### Task goal
After finding "IR1 pin OUT: 15 -> 2" in the data, write out its line and all following lines without change, up to and including the last one. Leave out pictures.

### Supplied records
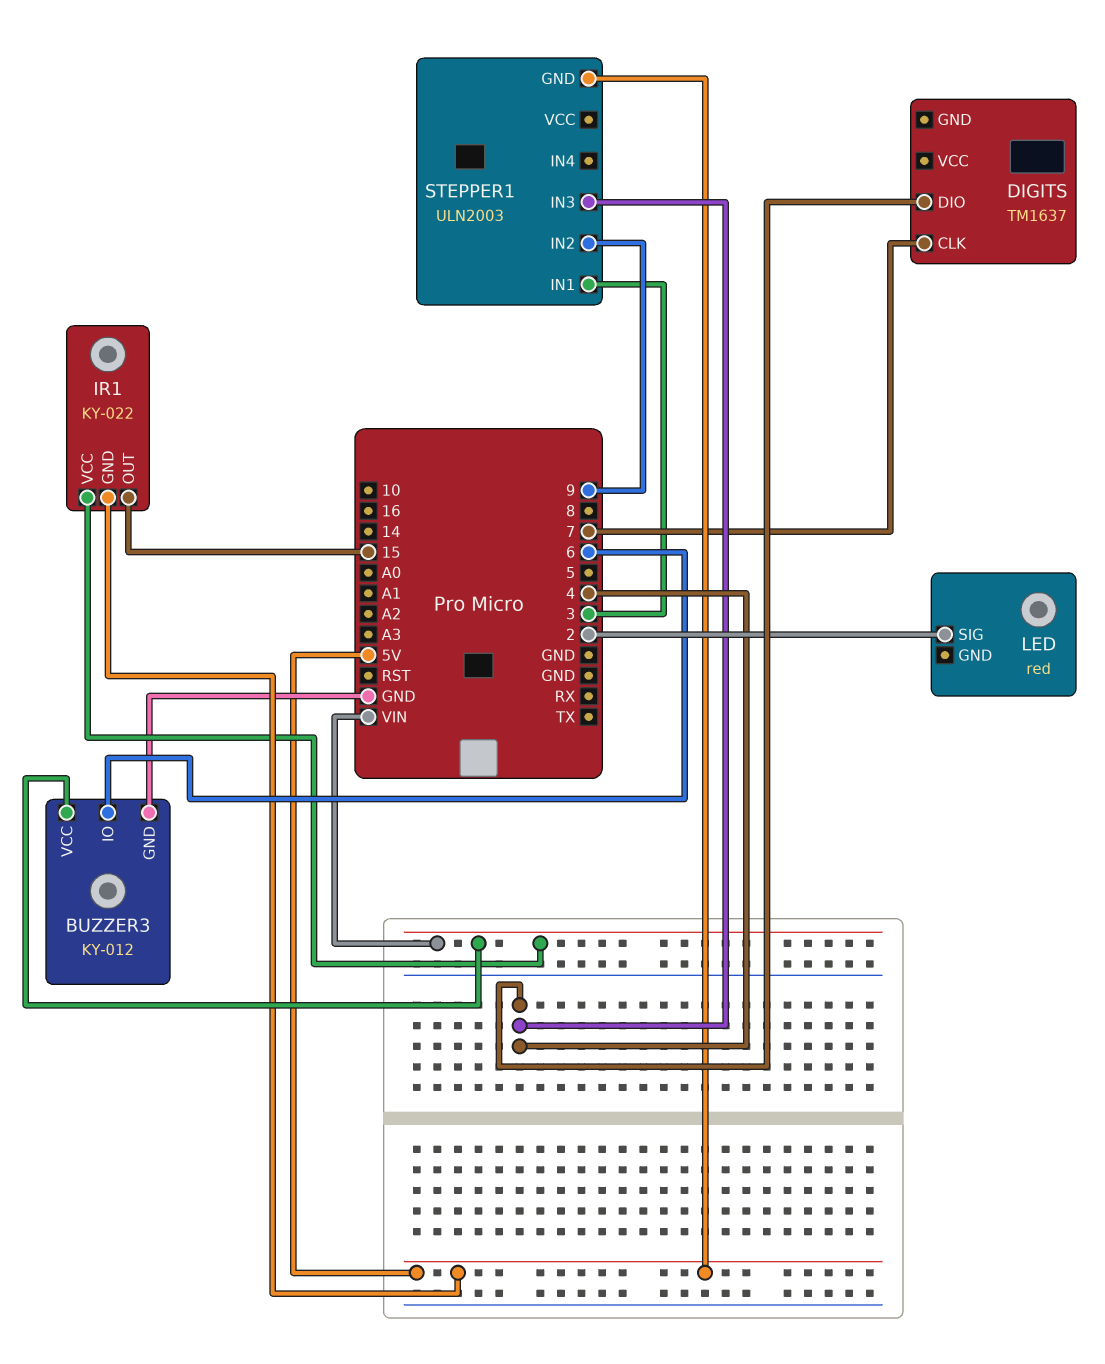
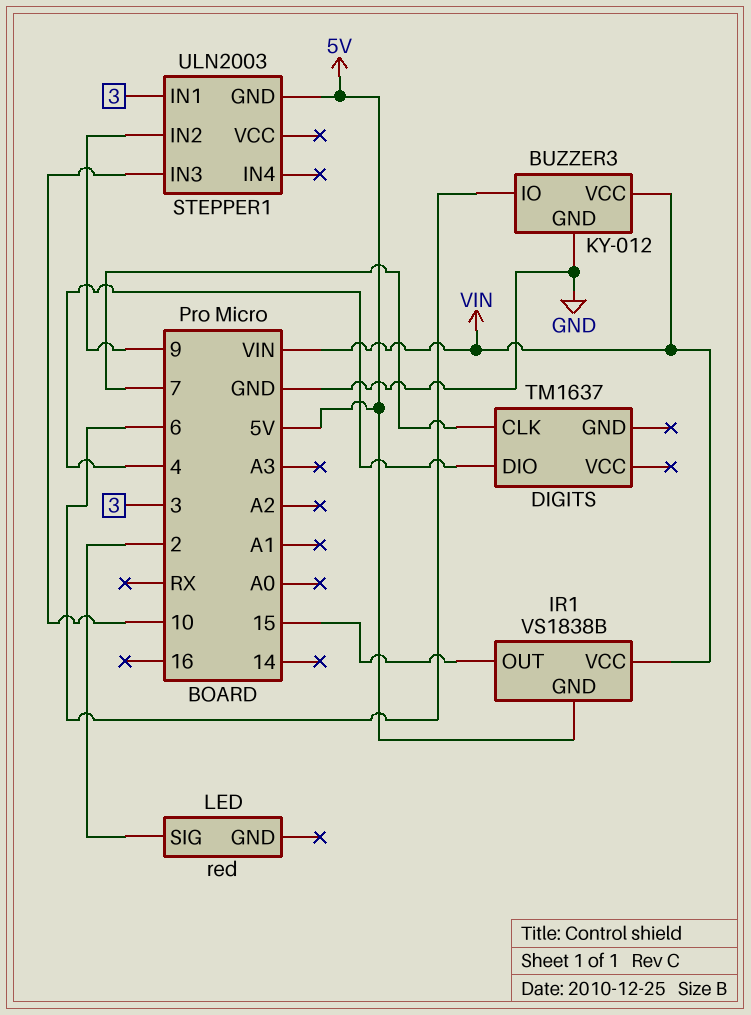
IR1: KY-022 -> VS1838B
STEPPER1 pin IN3: 4 -> 10

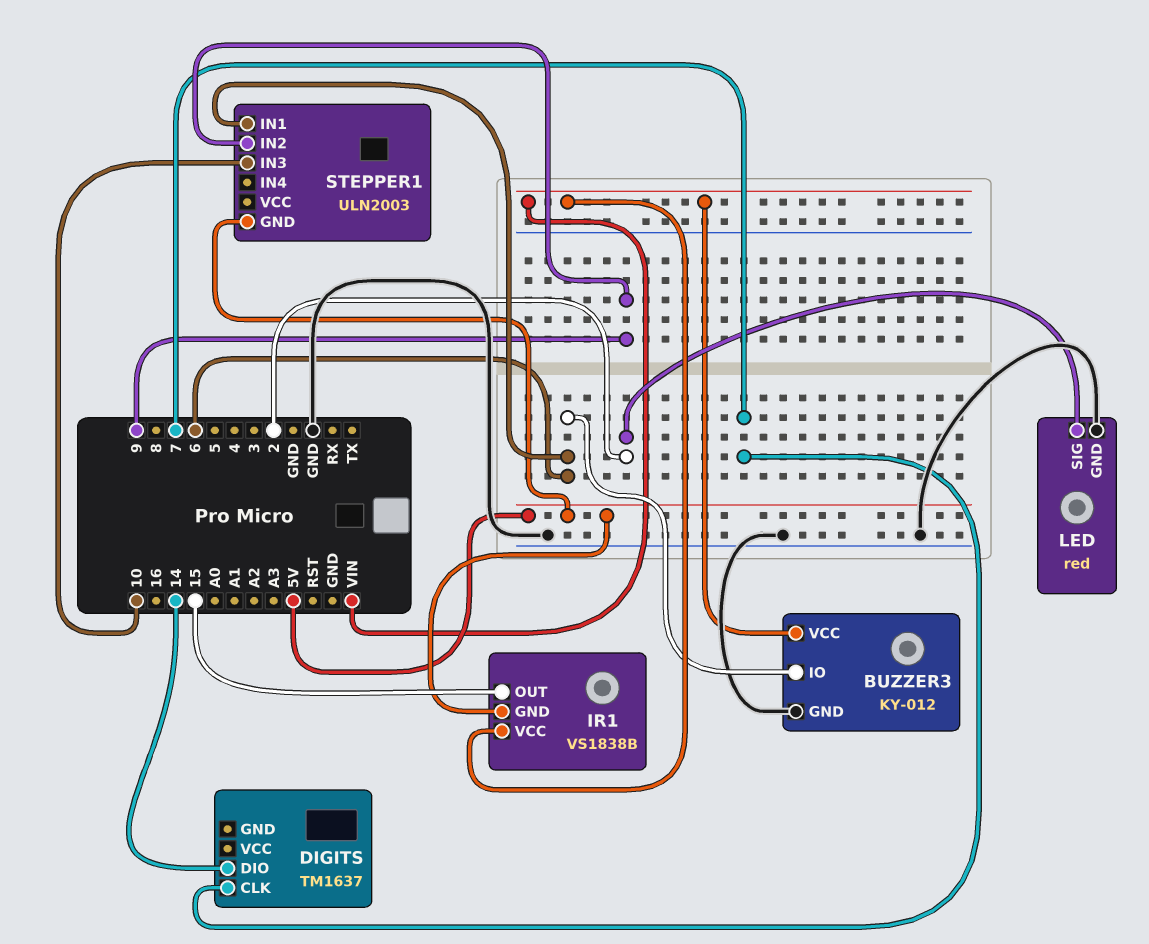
DIGITS pin DIO: 4 -> 14
LED pin GND: none -> GND
STEPPER1 pin IN1: 3 -> 6

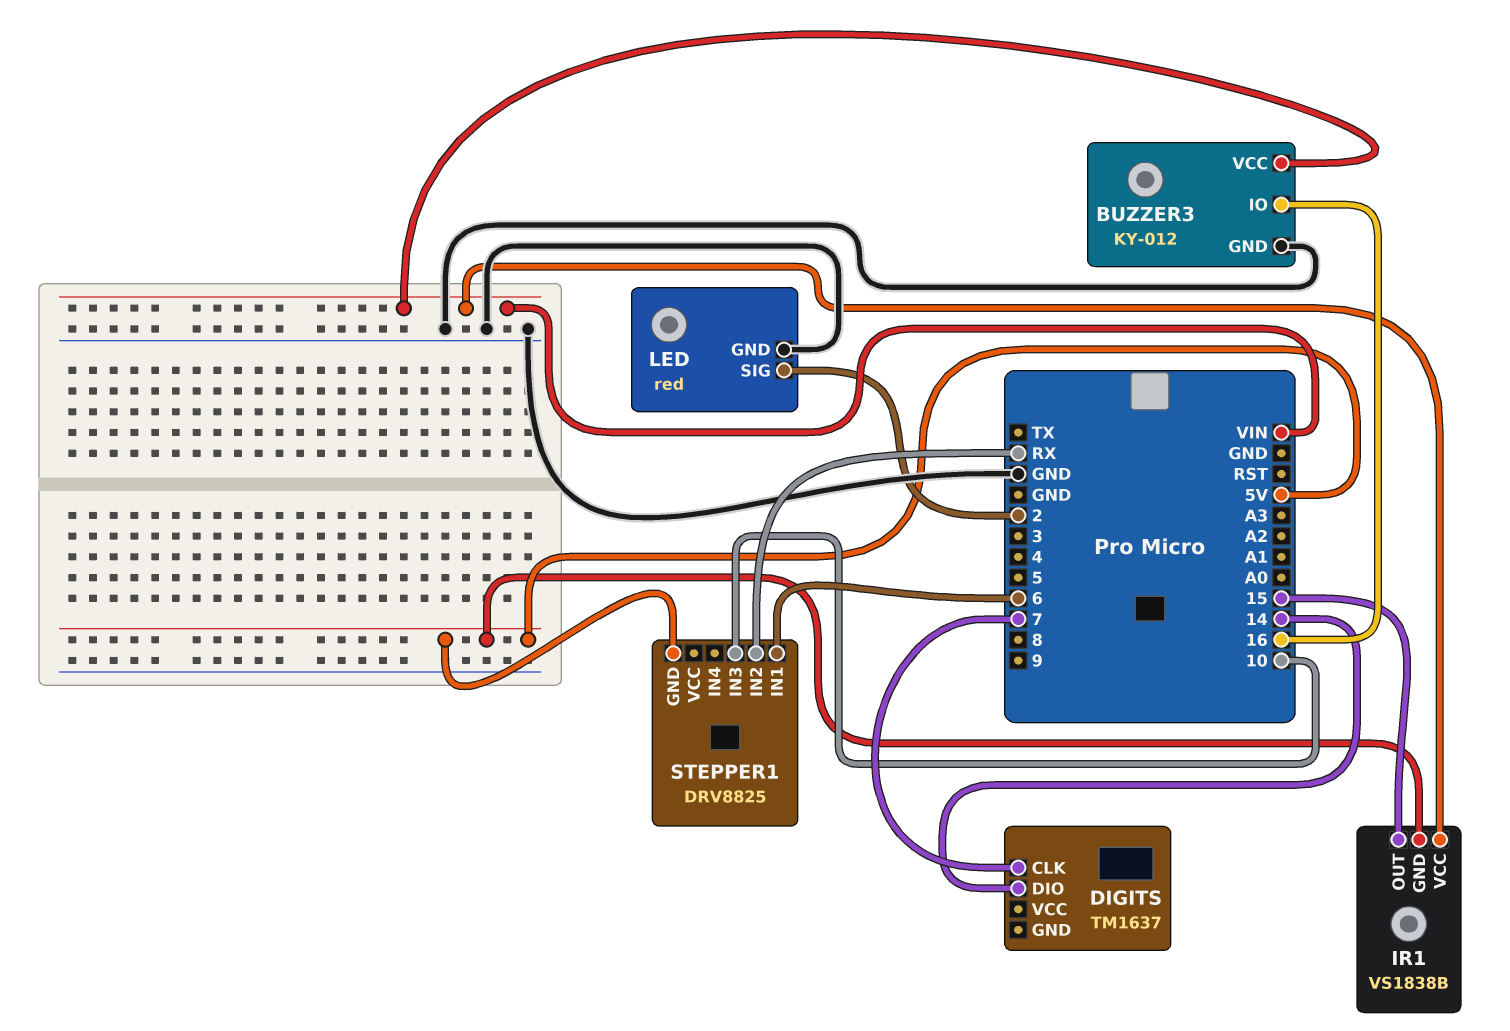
BUZZER3 pin IO: 6 -> 16
STEPPER1: ULN2003 -> DRV8825
STEPPER1 pin IN2: 9 -> RX

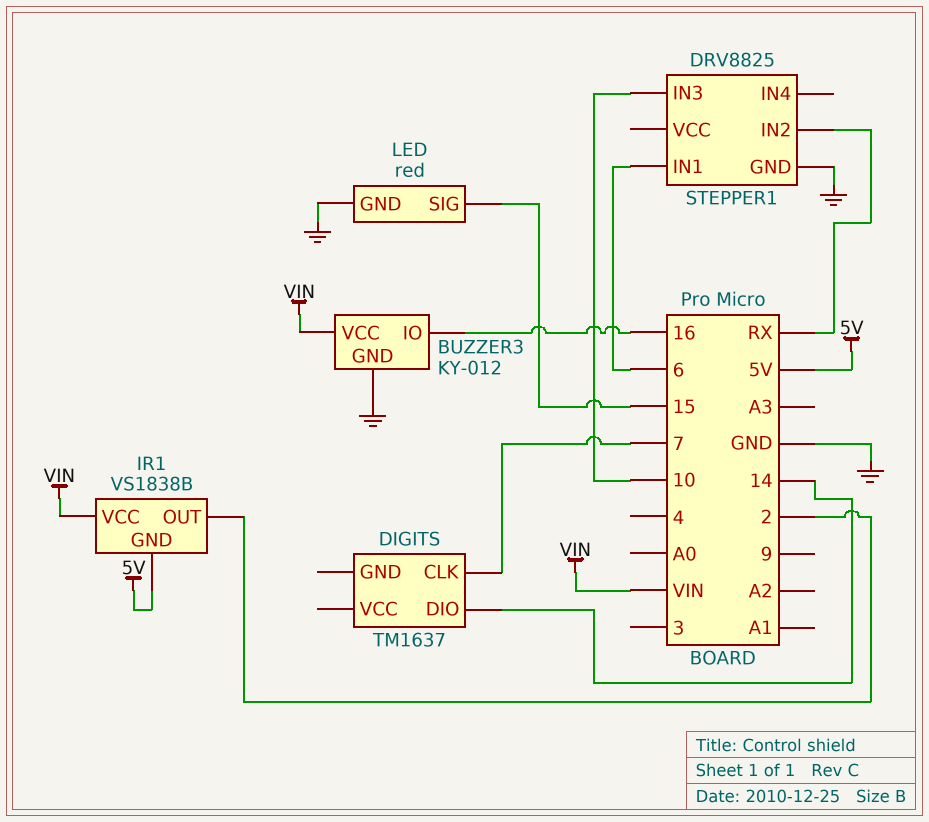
IR1 pin OUT: 15 -> 2
LED pin SIG: 2 -> 15
STEPPER1 pin GND: 5V -> GND

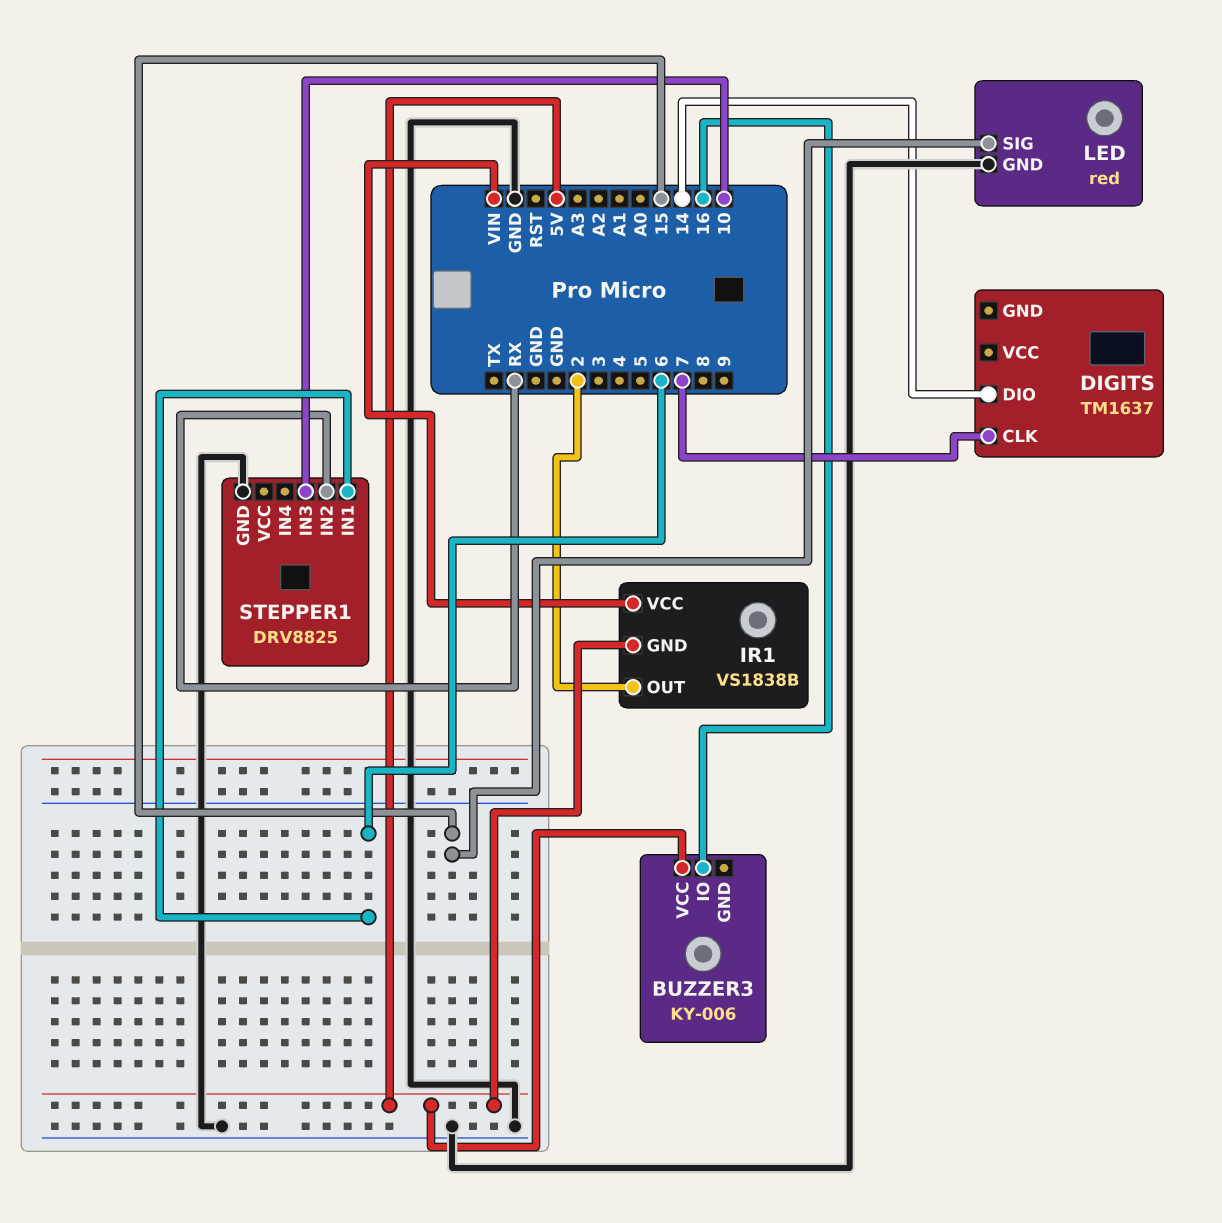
BUZZER3: KY-012 -> KY-006
BUZZER3 pin GND: GND -> none
BUZZER3 pin VCC: VIN -> 5V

### Your response
IR1 pin OUT: 15 -> 2
LED pin SIG: 2 -> 15
STEPPER1 pin GND: 5V -> GND

BUZZER3: KY-012 -> KY-006
BUZZER3 pin GND: GND -> none
BUZZER3 pin VCC: VIN -> 5V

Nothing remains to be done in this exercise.